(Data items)
• • •

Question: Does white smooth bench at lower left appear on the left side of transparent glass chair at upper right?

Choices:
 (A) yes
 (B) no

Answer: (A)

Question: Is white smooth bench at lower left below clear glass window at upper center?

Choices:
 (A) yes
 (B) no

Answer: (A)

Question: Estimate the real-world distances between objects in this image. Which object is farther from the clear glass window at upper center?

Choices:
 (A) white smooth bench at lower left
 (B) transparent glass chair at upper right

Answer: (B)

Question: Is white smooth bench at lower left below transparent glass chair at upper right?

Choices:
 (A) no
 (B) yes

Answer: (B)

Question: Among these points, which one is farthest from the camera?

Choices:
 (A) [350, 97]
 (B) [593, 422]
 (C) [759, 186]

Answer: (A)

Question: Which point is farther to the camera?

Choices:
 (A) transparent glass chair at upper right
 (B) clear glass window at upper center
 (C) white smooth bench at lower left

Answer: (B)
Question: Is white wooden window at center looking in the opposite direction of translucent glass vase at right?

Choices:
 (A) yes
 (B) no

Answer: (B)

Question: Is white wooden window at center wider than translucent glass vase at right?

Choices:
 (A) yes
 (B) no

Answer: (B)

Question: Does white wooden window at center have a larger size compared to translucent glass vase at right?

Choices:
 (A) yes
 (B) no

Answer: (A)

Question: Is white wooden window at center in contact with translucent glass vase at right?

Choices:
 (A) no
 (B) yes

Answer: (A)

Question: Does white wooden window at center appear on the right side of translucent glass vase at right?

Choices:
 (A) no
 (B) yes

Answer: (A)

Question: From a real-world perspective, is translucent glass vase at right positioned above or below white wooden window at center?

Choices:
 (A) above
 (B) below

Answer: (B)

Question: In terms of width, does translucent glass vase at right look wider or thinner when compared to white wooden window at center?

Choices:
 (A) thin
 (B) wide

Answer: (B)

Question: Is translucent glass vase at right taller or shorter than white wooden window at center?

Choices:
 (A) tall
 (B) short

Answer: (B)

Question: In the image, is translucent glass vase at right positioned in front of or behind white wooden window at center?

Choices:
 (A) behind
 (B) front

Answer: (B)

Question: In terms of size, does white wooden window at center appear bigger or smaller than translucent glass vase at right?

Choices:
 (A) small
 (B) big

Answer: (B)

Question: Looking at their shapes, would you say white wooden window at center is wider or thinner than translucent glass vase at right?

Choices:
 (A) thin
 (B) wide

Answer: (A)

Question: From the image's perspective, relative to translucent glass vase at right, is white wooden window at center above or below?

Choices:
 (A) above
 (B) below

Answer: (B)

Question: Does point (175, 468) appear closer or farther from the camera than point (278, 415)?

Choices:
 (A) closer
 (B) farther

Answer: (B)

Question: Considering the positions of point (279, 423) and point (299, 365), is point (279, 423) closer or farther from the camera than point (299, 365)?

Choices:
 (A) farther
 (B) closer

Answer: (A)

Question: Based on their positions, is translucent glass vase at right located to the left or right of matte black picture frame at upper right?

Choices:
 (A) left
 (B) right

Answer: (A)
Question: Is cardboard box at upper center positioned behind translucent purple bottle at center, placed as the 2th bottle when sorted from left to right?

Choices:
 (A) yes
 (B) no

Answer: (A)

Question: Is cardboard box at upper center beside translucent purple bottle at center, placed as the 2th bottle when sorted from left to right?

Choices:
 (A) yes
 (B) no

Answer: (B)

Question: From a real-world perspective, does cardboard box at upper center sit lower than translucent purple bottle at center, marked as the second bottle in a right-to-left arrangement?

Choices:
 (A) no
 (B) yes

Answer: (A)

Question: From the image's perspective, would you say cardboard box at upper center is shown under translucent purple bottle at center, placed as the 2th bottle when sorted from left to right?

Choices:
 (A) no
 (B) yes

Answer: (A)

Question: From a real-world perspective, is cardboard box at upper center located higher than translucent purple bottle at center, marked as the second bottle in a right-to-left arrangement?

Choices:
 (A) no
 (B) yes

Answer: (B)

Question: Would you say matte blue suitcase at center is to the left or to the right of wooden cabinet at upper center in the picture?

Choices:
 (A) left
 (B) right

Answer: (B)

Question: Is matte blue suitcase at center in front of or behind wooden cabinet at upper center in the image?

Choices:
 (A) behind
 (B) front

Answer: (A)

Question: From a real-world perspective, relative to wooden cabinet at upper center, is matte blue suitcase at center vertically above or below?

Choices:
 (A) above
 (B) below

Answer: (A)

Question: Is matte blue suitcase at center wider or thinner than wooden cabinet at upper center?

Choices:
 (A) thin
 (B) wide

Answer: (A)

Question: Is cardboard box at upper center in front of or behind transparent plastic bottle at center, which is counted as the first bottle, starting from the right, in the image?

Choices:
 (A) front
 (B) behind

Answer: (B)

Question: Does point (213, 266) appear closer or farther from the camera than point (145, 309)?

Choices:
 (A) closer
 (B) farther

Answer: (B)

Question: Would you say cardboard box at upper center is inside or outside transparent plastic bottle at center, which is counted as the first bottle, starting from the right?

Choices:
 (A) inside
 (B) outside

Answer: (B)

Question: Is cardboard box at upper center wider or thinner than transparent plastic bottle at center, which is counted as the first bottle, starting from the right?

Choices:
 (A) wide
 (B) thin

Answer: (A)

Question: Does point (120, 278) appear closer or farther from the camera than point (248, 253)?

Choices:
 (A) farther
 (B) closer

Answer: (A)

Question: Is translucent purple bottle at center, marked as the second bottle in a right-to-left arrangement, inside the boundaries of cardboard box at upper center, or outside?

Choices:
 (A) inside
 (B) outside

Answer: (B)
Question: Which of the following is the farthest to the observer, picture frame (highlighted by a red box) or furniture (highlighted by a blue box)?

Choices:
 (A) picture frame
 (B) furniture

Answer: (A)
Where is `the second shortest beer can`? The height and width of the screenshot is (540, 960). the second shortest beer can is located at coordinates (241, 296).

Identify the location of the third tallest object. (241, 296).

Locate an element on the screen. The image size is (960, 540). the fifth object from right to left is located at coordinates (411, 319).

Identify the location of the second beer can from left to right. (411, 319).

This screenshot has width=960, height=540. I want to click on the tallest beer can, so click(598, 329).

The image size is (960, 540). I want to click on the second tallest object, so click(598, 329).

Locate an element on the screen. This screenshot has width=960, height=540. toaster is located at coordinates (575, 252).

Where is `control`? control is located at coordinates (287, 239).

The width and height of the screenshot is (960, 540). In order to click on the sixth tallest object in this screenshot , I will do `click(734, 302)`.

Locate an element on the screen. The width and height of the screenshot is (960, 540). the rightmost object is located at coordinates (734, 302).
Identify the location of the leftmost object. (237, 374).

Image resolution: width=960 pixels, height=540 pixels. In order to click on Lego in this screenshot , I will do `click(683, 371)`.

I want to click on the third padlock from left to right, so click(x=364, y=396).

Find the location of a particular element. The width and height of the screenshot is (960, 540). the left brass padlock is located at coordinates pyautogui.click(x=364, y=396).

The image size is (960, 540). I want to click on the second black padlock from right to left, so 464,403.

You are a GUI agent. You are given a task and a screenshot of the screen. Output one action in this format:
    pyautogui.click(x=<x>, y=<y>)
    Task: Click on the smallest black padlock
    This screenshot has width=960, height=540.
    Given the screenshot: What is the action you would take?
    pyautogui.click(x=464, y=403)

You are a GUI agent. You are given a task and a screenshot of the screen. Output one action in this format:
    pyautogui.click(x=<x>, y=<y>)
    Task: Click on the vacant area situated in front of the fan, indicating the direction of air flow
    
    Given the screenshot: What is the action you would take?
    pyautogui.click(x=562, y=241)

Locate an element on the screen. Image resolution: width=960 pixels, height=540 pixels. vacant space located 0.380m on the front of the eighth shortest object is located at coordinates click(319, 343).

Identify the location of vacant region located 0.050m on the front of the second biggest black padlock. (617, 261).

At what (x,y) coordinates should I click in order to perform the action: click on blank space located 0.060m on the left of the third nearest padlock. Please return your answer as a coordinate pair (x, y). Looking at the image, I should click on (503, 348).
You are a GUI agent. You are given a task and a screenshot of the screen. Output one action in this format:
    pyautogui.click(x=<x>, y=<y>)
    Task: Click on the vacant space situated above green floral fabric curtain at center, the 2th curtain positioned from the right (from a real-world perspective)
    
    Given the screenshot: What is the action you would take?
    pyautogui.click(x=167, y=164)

• • •

#### Exercise
Write out the rows verbatim, from the beginning through the line containing "Question: Does white wooden window at center have", including that line.

#### Response
Question: Does white smooth bench at lower left appear on the left side of transparent glass chair at upper right?

Choices:
 (A) yes
 (B) no

Answer: (A)

Question: Is white smooth bench at lower left below clear glass window at upper center?

Choices:
 (A) yes
 (B) no

Answer: (A)

Question: Estimate the real-world distances between objects in this image. Which object is farther from the clear glass window at upper center?

Choices:
 (A) white smooth bench at lower left
 (B) transparent glass chair at upper right

Answer: (B)

Question: Is white smooth bench at lower left below transparent glass chair at upper right?

Choices:
 (A) no
 (B) yes

Answer: (B)

Question: Among these points, which one is farthest from the camera?

Choices:
 (A) [350, 97]
 (B) [593, 422]
 (C) [759, 186]

Answer: (A)

Question: Which point is farther to the camera?

Choices:
 (A) transparent glass chair at upper right
 (B) clear glass window at upper center
 (C) white smooth bench at lower left

Answer: (B)
Question: Is white wooden window at center looking in the opposite direction of translucent glass vase at right?

Choices:
 (A) yes
 (B) no

Answer: (B)

Question: Is white wooden window at center wider than translucent glass vase at right?

Choices:
 (A) yes
 (B) no

Answer: (B)

Question: Does white wooden window at center have a larger size compared to translucent glass vase at right?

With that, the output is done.